* **Exercise details**:
In the listing below, the lines starting with the line with "(227, 458) = (226, 758): yellow" and going on through the line with "(547, 159) = (368, 283): white" are to be reproduced exactly, and only those.

* **Material for the task**:
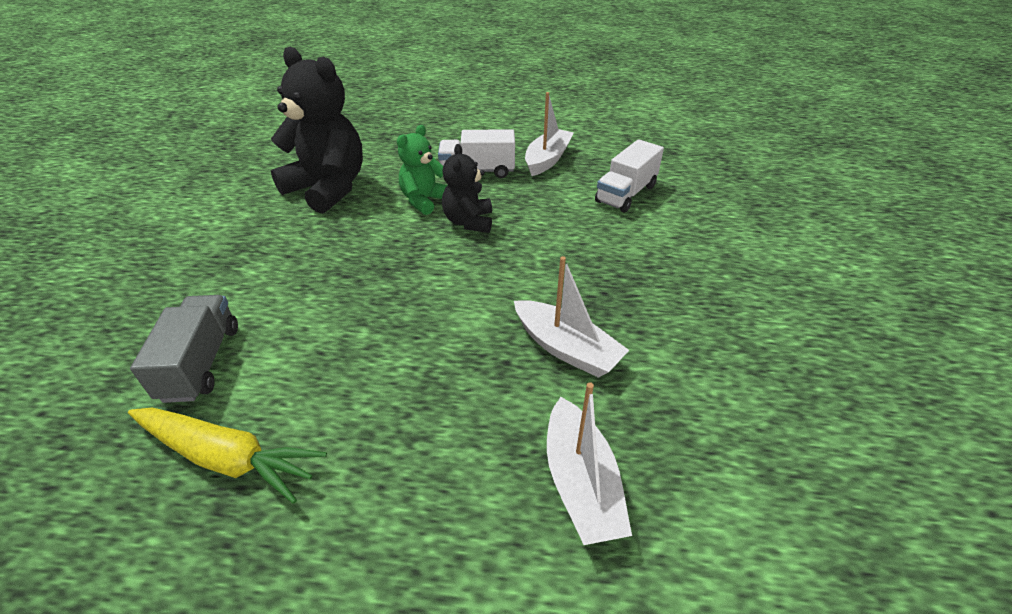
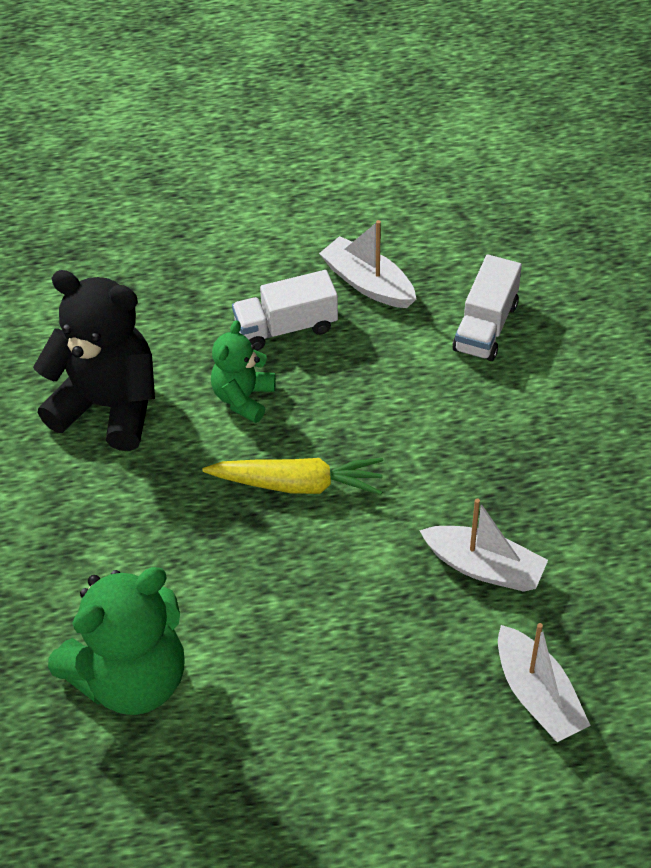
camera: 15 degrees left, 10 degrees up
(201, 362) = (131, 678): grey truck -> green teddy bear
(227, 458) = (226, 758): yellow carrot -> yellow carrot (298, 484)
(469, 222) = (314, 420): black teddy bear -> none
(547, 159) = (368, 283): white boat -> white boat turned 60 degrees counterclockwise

* * *

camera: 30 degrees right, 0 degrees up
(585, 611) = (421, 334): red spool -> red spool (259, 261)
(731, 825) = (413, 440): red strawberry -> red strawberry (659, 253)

* **Answer space**:
(227, 458) = (226, 758): yellow carrot -> yellow carrot (298, 484)
(469, 222) = (314, 420): black teddy bear -> none
(547, 159) = (368, 283): white boat -> white boat turned 60 degrees counterclockwise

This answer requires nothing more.